[Saved entries]

= = = = = = =

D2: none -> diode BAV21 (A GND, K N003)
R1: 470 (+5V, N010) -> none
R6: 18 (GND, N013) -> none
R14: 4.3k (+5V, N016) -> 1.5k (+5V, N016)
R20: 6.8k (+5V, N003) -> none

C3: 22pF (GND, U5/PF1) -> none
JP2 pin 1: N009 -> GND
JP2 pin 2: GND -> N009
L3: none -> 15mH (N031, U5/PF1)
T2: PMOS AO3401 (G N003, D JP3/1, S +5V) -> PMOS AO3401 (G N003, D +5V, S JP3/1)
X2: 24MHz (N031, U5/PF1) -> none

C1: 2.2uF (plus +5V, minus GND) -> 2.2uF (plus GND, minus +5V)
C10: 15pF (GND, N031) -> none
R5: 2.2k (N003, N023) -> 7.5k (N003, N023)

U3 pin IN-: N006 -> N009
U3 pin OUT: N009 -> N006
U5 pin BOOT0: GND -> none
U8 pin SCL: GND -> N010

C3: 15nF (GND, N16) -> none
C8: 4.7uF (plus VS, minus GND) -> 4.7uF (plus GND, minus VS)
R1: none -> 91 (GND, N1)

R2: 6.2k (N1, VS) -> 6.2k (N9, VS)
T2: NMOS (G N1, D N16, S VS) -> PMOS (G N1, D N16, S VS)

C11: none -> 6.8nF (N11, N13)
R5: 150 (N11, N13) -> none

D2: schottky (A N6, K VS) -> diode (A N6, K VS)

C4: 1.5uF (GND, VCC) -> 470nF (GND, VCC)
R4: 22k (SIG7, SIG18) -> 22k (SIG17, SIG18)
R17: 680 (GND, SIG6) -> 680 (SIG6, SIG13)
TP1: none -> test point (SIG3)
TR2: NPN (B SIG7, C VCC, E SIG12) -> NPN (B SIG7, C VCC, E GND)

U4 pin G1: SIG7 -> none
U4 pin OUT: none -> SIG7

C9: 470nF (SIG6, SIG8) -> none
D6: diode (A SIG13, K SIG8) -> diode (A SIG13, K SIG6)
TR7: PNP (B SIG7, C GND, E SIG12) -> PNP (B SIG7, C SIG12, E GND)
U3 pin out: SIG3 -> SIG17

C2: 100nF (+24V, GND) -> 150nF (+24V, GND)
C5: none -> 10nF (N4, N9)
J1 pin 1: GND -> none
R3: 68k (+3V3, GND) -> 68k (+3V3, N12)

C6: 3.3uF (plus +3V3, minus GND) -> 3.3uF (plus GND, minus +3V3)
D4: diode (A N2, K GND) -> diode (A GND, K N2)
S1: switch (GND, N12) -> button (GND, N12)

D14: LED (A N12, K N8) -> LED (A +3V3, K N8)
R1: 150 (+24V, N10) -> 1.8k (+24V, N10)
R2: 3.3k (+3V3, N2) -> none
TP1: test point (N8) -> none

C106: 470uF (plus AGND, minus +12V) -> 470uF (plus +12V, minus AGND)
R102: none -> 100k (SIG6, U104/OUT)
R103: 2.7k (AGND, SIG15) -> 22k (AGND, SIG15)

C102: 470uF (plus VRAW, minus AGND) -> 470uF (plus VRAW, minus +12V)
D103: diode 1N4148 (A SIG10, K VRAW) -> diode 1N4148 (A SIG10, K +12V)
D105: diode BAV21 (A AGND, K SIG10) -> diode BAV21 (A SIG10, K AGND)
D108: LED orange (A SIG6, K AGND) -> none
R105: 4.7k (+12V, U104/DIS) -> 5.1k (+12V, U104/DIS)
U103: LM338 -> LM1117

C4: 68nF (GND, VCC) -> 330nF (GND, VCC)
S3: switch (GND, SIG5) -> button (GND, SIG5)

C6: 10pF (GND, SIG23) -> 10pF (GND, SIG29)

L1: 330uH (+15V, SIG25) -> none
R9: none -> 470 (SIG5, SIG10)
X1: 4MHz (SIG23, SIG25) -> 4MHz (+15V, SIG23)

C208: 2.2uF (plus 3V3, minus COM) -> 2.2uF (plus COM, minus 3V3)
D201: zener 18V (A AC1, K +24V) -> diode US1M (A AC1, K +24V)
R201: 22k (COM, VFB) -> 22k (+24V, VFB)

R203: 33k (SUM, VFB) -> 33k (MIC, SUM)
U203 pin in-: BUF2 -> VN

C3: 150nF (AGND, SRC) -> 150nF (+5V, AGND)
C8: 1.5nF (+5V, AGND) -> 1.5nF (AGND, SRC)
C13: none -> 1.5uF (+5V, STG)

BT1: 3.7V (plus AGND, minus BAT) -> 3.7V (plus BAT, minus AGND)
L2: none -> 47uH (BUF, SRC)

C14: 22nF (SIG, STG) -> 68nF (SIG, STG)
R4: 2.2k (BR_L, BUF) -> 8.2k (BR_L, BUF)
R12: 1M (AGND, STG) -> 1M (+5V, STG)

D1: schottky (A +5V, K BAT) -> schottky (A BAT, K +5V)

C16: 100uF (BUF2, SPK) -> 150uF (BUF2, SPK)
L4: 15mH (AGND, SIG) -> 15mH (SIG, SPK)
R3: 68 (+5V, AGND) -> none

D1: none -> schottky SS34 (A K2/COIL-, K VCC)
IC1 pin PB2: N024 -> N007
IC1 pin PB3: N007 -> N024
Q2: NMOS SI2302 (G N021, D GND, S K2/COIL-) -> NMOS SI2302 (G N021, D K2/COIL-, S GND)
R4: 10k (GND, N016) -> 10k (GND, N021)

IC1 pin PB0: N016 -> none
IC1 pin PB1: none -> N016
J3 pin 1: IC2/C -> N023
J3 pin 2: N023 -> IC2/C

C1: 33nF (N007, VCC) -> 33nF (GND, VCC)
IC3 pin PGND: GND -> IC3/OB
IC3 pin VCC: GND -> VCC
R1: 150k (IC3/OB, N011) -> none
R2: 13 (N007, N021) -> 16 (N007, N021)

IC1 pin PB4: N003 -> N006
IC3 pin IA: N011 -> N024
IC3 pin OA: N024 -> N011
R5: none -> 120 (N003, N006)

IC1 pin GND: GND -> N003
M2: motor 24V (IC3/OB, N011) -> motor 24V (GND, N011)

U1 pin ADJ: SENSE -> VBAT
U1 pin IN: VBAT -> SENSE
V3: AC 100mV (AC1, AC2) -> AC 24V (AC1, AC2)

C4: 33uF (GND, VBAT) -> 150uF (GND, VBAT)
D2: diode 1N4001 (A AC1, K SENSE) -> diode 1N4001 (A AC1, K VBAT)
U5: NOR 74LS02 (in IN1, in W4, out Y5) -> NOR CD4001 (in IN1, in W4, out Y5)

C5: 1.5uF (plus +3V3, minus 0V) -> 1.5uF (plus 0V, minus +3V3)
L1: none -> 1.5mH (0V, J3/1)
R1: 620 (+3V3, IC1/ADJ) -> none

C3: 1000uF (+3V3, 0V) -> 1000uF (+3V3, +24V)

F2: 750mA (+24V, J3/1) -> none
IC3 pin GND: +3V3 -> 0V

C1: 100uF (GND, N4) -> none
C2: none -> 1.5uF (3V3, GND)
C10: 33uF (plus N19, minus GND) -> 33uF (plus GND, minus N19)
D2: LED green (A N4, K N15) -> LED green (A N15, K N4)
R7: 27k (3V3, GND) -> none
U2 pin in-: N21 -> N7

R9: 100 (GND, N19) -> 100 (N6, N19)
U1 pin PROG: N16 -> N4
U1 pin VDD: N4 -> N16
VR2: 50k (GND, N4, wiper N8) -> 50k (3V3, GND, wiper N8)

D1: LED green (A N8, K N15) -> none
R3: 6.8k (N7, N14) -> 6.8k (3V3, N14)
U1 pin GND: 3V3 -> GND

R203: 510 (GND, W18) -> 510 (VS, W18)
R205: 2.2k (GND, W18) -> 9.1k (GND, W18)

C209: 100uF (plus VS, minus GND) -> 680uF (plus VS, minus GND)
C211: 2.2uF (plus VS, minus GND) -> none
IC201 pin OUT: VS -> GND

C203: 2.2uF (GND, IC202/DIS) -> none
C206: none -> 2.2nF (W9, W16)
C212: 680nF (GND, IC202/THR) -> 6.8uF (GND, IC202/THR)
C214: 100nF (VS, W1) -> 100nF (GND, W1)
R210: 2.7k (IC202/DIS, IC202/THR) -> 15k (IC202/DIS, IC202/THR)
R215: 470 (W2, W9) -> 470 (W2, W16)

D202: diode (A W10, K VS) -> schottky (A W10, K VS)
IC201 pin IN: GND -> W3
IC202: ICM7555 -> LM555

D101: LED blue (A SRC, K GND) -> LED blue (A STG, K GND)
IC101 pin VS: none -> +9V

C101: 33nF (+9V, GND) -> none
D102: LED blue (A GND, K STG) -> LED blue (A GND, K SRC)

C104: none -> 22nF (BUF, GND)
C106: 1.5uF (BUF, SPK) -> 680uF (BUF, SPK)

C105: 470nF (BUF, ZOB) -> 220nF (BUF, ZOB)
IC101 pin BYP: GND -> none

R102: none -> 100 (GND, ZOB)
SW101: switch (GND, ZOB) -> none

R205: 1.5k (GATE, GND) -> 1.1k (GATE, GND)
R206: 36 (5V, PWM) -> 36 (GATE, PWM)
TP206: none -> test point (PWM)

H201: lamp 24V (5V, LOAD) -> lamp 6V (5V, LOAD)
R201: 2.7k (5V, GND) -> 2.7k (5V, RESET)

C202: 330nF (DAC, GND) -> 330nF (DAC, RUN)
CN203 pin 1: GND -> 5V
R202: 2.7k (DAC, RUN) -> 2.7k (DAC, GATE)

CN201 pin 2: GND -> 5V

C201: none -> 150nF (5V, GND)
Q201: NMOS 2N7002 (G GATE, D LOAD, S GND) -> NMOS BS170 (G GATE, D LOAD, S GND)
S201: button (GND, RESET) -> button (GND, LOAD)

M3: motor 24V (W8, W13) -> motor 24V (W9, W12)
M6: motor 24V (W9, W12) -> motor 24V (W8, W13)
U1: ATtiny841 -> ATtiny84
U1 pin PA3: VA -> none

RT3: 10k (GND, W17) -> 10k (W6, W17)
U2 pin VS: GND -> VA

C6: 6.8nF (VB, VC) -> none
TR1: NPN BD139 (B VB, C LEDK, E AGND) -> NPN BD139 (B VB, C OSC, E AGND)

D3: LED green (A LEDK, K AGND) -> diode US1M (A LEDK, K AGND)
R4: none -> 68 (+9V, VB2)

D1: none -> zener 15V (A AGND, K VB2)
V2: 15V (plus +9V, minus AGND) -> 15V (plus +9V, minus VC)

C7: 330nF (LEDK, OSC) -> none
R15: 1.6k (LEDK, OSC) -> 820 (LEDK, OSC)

= = = = = = =

> **Work order**
Lines from the one containing "R205: 1.5k (GATE, GND) -> 1.1k (GATE, GND)" through the last line of the records, both included, are the only ones to print, each exactly as it is.

> **Solution for this problem**
R205: 1.5k (GATE, GND) -> 1.1k (GATE, GND)
R206: 36 (5V, PWM) -> 36 (GATE, PWM)
TP206: none -> test point (PWM)

H201: lamp 24V (5V, LOAD) -> lamp 6V (5V, LOAD)
R201: 2.7k (5V, GND) -> 2.7k (5V, RESET)

C202: 330nF (DAC, GND) -> 330nF (DAC, RUN)
CN203 pin 1: GND -> 5V
R202: 2.7k (DAC, RUN) -> 2.7k (DAC, GATE)

CN201 pin 2: GND -> 5V

C201: none -> 150nF (5V, GND)
Q201: NMOS 2N7002 (G GATE, D LOAD, S GND) -> NMOS BS170 (G GATE, D LOAD, S GND)
S201: button (GND, RESET) -> button (GND, LOAD)

M3: motor 24V (W8, W13) -> motor 24V (W9, W12)
M6: motor 24V (W9, W12) -> motor 24V (W8, W13)
U1: ATtiny841 -> ATtiny84
U1 pin PA3: VA -> none

RT3: 10k (GND, W17) -> 10k (W6, W17)
U2 pin VS: GND -> VA

C6: 6.8nF (VB, VC) -> none
TR1: NPN BD139 (B VB, C LEDK, E AGND) -> NPN BD139 (B VB, C OSC, E AGND)

D3: LED green (A LEDK, K AGND) -> diode US1M (A LEDK, K AGND)
R4: none -> 68 (+9V, VB2)

D1: none -> zener 15V (A AGND, K VB2)
V2: 15V (plus +9V, minus AGND) -> 15V (plus +9V, minus VC)

C7: 330nF (LEDK, OSC) -> none
R15: 1.6k (LEDK, OSC) -> 820 (LEDK, OSC)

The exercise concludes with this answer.